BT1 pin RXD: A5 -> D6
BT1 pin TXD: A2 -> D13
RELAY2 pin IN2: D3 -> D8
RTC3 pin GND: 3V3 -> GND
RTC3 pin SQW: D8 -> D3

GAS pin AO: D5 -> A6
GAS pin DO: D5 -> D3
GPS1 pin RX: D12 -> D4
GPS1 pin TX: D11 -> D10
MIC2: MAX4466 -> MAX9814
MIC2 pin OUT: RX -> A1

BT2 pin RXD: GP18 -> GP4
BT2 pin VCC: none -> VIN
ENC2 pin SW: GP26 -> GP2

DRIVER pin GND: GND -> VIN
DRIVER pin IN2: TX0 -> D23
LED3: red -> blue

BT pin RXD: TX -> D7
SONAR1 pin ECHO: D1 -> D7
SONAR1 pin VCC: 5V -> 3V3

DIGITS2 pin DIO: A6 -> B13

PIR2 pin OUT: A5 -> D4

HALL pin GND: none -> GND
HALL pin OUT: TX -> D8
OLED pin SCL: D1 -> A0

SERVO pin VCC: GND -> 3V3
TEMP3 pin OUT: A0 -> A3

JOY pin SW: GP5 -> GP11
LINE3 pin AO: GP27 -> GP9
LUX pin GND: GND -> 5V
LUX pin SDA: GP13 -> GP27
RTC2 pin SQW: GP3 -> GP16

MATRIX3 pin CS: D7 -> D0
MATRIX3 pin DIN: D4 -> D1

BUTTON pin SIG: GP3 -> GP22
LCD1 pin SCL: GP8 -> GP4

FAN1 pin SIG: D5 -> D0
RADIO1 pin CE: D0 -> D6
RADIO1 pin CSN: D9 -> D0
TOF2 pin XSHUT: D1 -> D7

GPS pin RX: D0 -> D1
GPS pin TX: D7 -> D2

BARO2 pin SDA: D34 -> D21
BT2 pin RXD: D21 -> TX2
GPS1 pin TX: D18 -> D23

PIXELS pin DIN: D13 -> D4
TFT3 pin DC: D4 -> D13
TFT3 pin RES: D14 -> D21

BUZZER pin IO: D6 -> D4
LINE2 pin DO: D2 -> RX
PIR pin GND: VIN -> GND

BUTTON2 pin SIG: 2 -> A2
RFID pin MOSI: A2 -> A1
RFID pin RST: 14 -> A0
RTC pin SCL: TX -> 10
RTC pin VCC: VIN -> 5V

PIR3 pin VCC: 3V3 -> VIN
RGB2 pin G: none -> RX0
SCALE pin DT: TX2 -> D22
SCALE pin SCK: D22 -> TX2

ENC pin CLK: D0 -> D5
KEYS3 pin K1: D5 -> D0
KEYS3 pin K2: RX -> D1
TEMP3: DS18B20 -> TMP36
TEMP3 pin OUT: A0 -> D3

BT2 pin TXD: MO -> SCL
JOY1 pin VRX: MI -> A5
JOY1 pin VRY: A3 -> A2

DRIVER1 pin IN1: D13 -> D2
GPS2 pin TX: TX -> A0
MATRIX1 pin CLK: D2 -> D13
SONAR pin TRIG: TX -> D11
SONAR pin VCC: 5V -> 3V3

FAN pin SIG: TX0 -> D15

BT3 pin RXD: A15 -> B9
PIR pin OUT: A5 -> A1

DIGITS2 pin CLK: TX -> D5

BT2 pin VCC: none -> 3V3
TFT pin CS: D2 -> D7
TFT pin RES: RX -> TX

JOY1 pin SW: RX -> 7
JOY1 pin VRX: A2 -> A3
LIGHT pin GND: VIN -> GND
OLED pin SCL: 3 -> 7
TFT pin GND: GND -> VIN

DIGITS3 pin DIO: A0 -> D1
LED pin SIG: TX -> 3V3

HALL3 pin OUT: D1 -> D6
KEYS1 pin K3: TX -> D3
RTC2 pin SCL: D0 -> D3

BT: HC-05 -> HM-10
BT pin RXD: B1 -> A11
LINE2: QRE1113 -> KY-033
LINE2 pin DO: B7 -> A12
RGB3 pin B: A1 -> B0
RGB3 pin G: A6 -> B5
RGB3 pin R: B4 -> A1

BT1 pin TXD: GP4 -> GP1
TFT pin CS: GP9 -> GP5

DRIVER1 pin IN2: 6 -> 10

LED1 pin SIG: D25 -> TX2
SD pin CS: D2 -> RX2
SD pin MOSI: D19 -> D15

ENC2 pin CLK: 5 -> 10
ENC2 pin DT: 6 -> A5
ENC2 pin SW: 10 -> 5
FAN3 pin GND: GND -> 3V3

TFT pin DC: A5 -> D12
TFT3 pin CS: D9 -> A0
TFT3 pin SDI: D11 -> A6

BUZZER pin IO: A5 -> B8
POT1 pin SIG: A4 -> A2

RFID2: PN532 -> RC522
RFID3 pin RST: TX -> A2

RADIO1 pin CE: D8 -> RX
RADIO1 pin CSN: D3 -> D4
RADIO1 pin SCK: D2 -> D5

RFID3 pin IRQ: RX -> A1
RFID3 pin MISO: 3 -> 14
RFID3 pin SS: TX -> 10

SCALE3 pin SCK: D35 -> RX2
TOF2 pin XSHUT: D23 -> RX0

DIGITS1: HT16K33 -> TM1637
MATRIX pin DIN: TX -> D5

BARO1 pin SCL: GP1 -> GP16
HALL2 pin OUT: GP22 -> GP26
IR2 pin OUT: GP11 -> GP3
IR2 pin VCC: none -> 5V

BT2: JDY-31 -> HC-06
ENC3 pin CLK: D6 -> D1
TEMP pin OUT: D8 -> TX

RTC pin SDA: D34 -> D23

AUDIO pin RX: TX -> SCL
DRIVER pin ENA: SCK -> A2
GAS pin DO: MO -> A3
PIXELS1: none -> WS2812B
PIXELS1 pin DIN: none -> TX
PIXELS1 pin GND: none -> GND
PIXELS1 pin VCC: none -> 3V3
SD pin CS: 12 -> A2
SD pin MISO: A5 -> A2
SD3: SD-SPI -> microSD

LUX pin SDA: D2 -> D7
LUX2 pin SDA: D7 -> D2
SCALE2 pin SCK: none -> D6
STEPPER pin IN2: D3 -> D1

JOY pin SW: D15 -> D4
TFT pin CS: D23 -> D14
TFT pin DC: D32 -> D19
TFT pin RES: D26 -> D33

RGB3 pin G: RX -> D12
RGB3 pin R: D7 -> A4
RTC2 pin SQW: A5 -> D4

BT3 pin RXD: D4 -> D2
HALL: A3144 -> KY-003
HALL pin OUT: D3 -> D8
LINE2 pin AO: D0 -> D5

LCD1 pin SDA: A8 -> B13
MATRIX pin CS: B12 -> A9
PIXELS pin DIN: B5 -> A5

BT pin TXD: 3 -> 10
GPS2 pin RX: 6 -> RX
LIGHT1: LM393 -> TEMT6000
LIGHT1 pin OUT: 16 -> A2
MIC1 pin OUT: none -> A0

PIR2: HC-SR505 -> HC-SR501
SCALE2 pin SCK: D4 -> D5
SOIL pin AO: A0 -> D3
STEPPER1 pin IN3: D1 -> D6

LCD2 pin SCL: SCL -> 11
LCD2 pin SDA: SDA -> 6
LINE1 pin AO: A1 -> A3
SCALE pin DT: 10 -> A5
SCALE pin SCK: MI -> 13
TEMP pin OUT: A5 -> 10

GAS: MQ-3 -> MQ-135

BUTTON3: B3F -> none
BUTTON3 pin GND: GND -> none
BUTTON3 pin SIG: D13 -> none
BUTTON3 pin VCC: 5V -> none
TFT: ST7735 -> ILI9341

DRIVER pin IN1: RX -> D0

* * * * * * *

◆ **What the task asks**
Show a copy of each line from the records above in which the string "MOSI" occurs.

◆ **Solution below**
RFID pin MOSI: A2 -> A1
SD pin MOSI: D19 -> D15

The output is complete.